The task —
In the records below, take the line containing "M2: motor 24V (MA, MB) -> motor 3V (MA, MB)" and reproduce it and every subsequent line exactly, adding nothing.

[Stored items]

━━━━━━

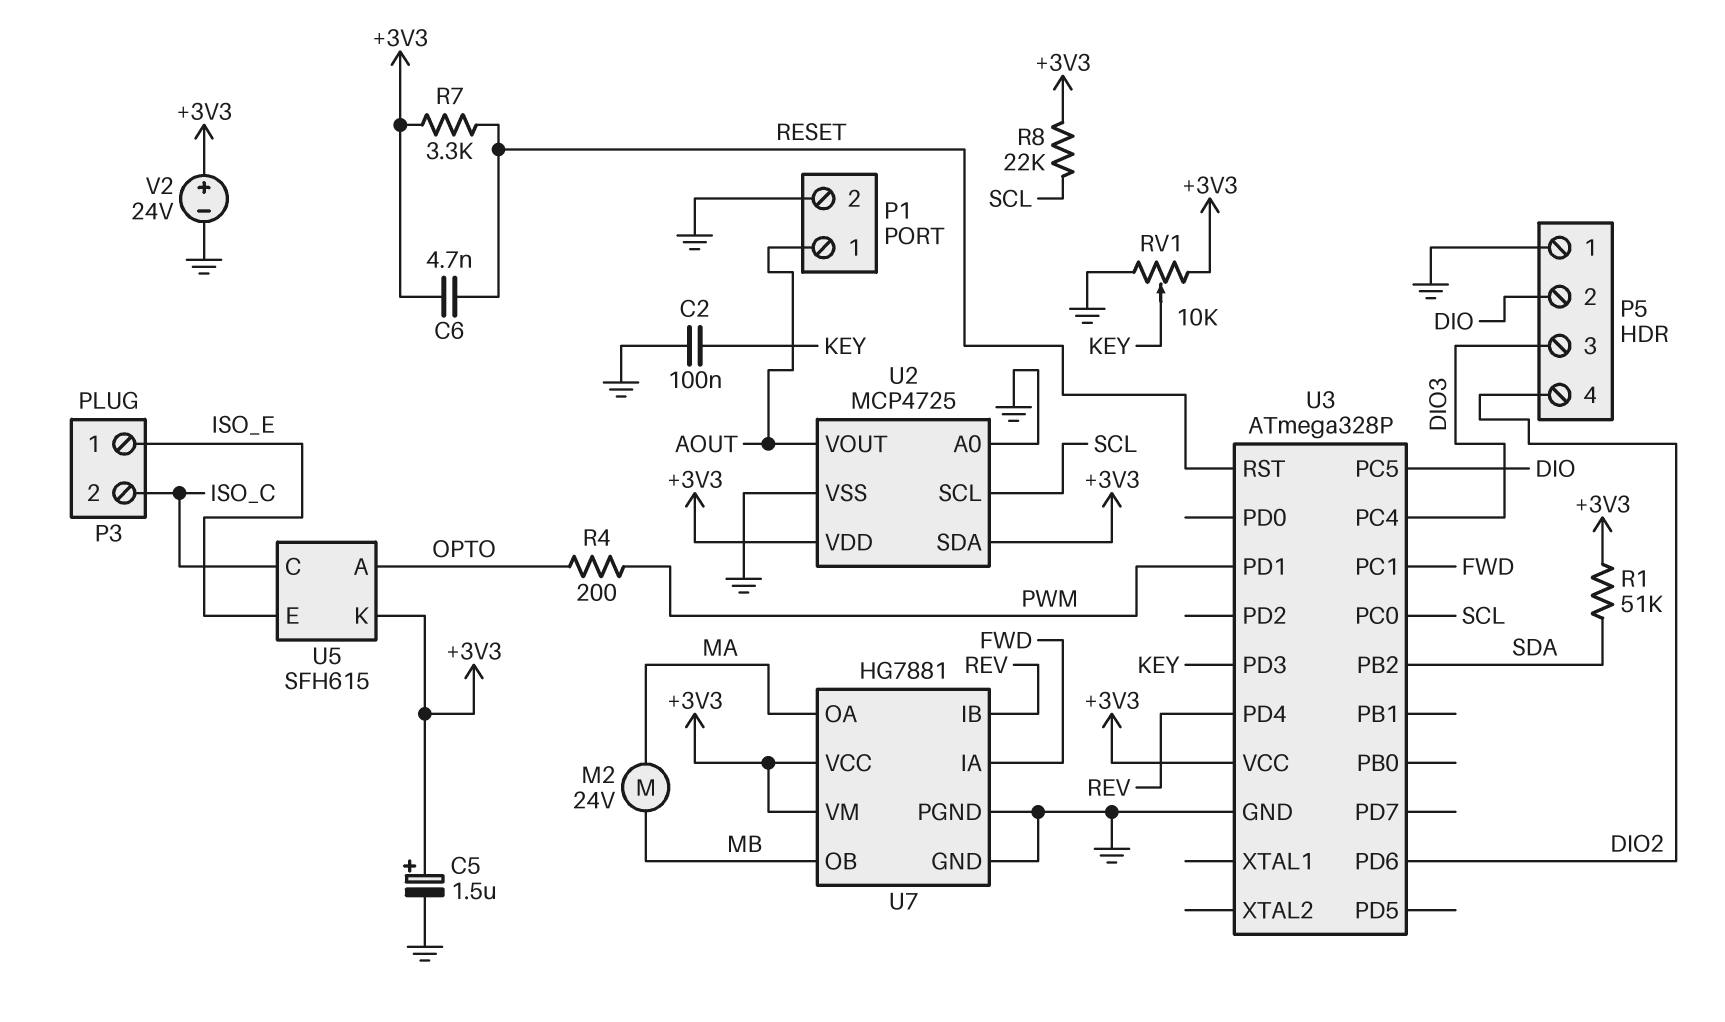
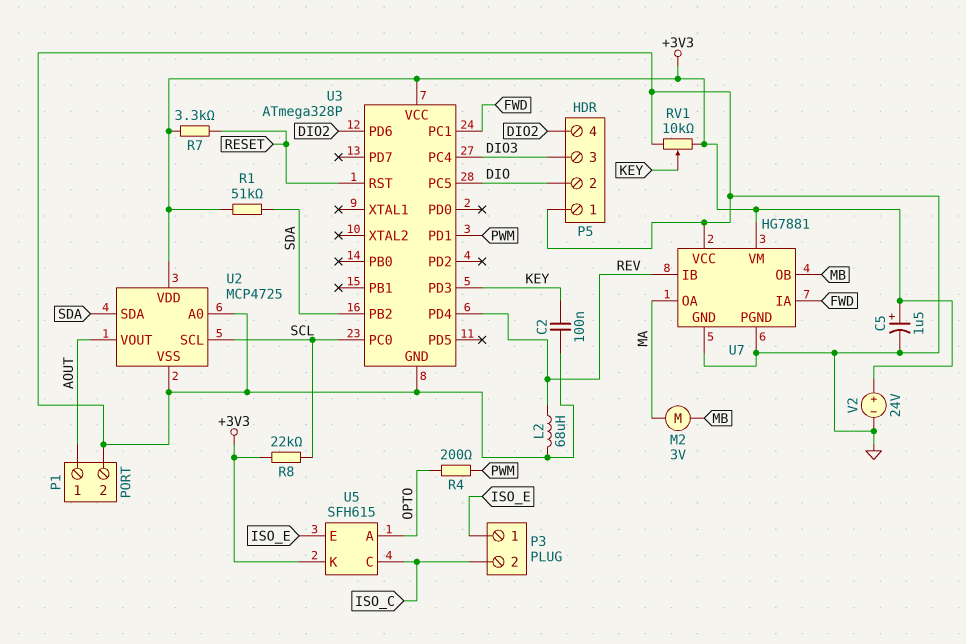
C6: 4.7nF (+3V3, RESET) -> none
L2: none -> 68uH (GND, REV)
M2: motor 24V (MA, MB) -> motor 3V (MA, MB)
U2 pin SDA: +3V3 -> SDA
U7 pin VCC: +3V3 -> GND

━━━━━━

Your response —
M2: motor 24V (MA, MB) -> motor 3V (MA, MB)
U2 pin SDA: +3V3 -> SDA
U7 pin VCC: +3V3 -> GND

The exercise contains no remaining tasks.